Data provided >>

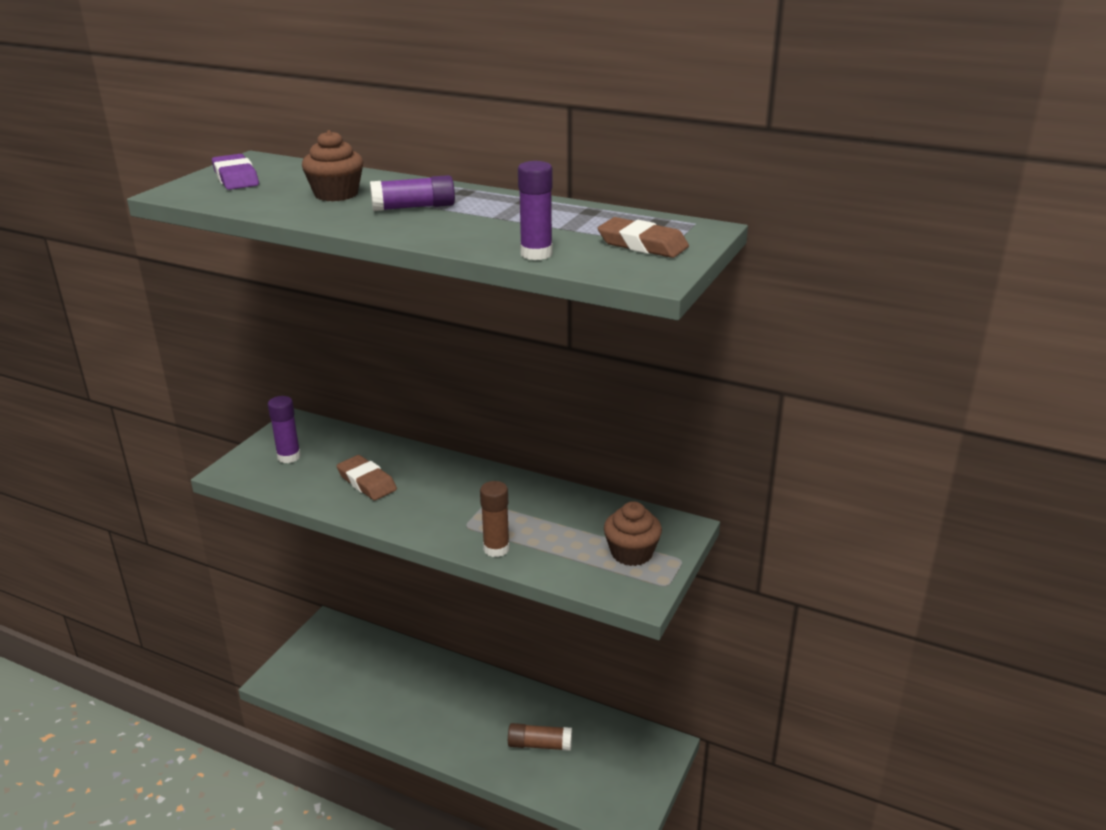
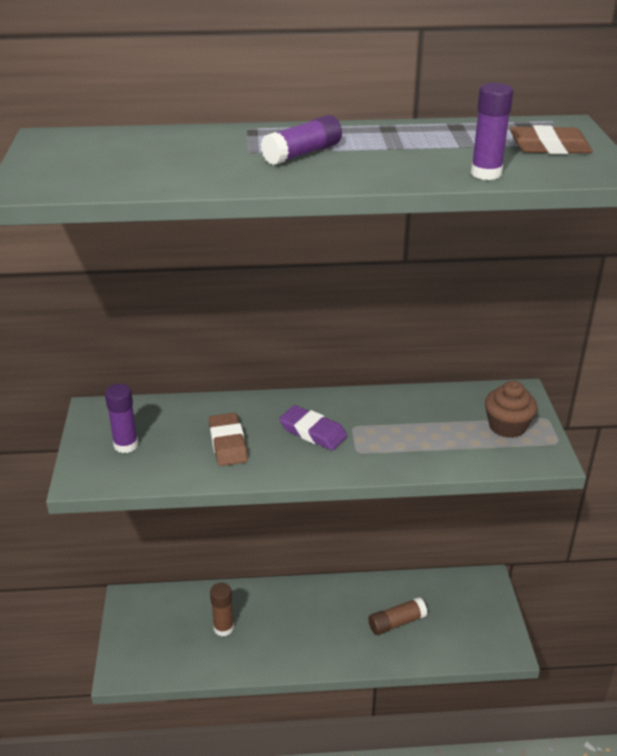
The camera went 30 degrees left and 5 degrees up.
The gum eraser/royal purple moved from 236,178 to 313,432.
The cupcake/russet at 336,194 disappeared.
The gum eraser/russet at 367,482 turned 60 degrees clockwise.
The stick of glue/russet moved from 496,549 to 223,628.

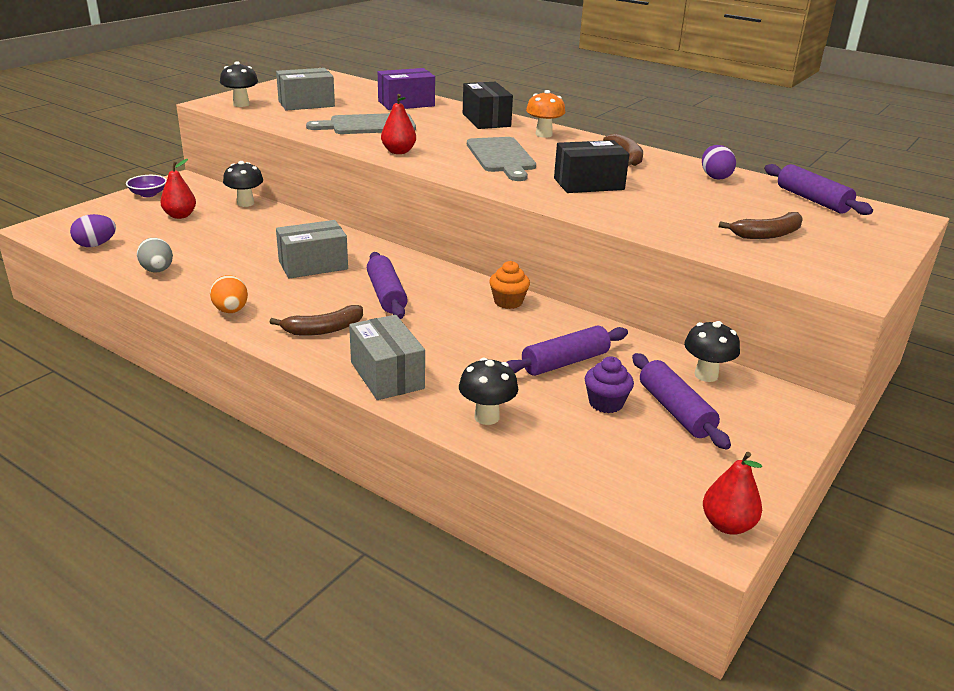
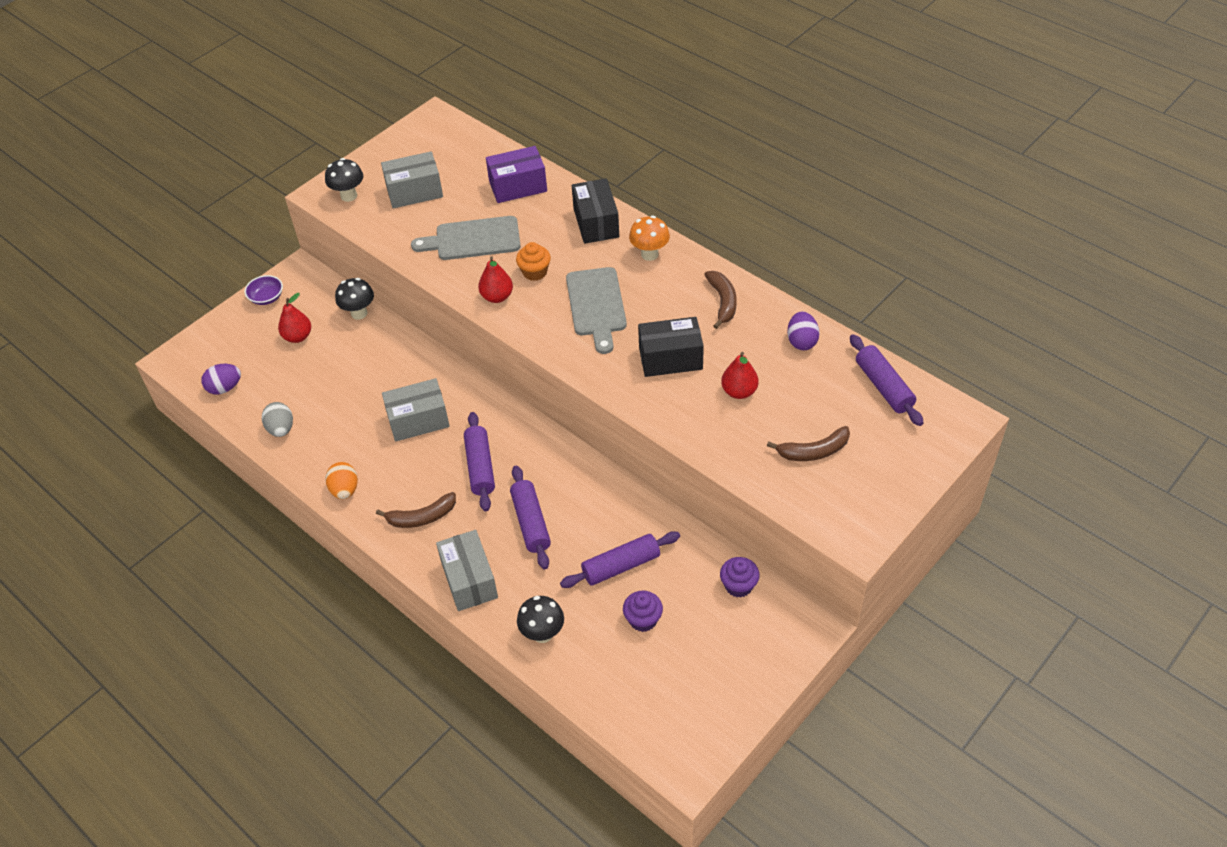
The camera went 10 degrees right and 20 degrees up.
The cupcake/bright orange moved from 508,302 to 535,272.
The dough roller/royal purple moved from 675,410 to 530,522.
The toadstool/ebony at 706,375 was replaced by the cupcake/royal purple at 738,586.
The toy pear/crimson moved from 727,525 to 739,391.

The problem >> Print exactly the lines from the one containing "The gum eraser/russet" through the last line of the records, both included, and leave out the pictures.

Task output >>
The gum eraser/russet at 367,482 turned 60 degrees clockwise.
The stick of glue/russet moved from 496,549 to 223,628.

The camera went 10 degrees right and 20 degrees up.
The cupcake/bright orange moved from 508,302 to 535,272.
The dough roller/royal purple moved from 675,410 to 530,522.
The toadstool/ebony at 706,375 was replaced by the cupcake/royal purple at 738,586.
The toy pear/crimson moved from 727,525 to 739,391.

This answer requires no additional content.